What is required |
Set down the data again exactly. Pictures are not part of the copy.

Input |
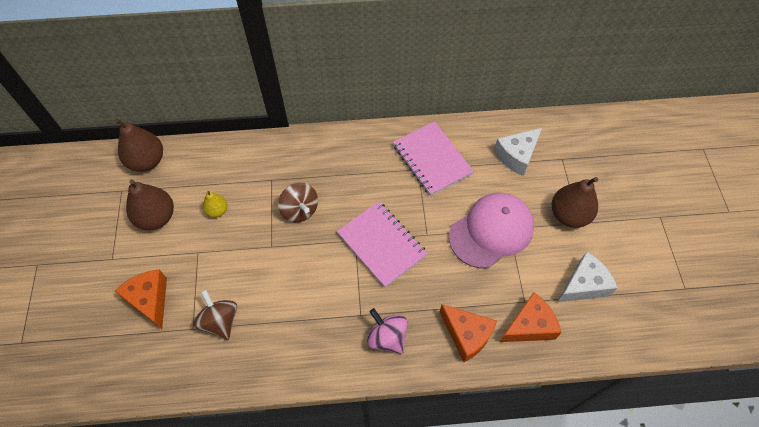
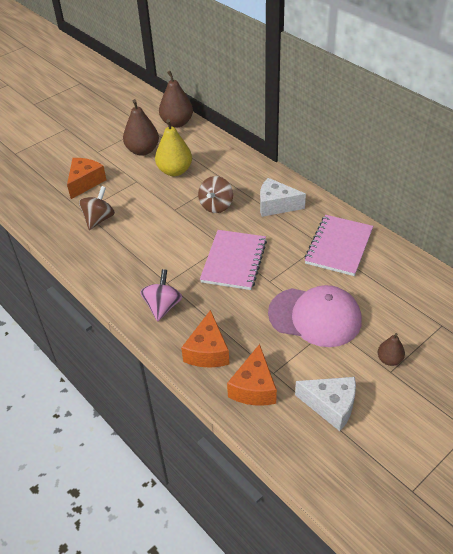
camera: 55 degrees right, 15 degrees down
yellow pear [203,191,227,217] -> yellow pear [155,119,192,176], size x1.83
white cheese [494,128,542,176] -> white cheese moved to [260,178,306,217]
orange cheese [500,292,562,342] -> orange cheese turned 75 degrees clockwise [227,344,277,406]
brown pear [552,177,598,228] -> brown pear [378,333,405,366], size x0.54

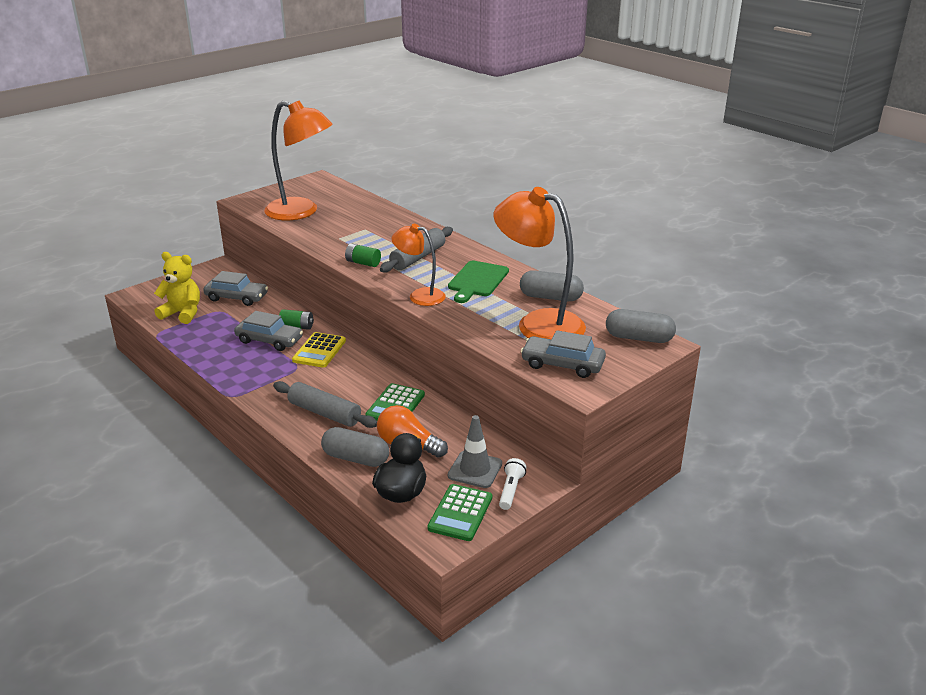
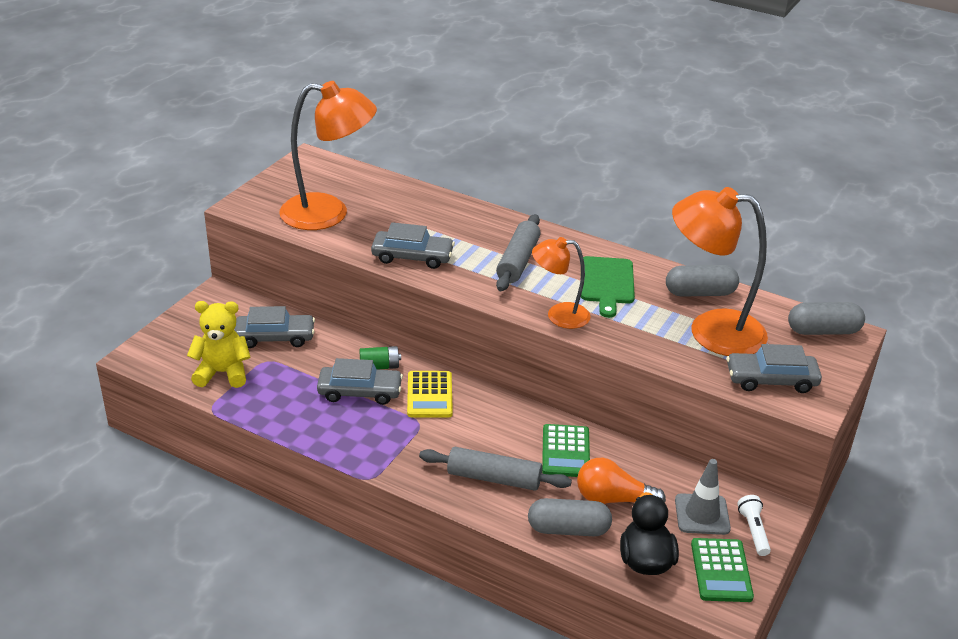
camera: 20 degrees left, 5 degrees up
green battery [345,243,381,267] -> none
none -> grey car [371,222,455,269]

Response to this task |
camera: 55 degrees right, 15 degrees down
yellow pear [203,191,227,217] -> yellow pear [155,119,192,176], size x1.83
white cheese [494,128,542,176] -> white cheese moved to [260,178,306,217]
orange cheese [500,292,562,342] -> orange cheese turned 75 degrees clockwise [227,344,277,406]
brown pear [552,177,598,228] -> brown pear [378,333,405,366], size x0.54

camera: 20 degrees left, 5 degrees up
green battery [345,243,381,267] -> none
none -> grey car [371,222,455,269]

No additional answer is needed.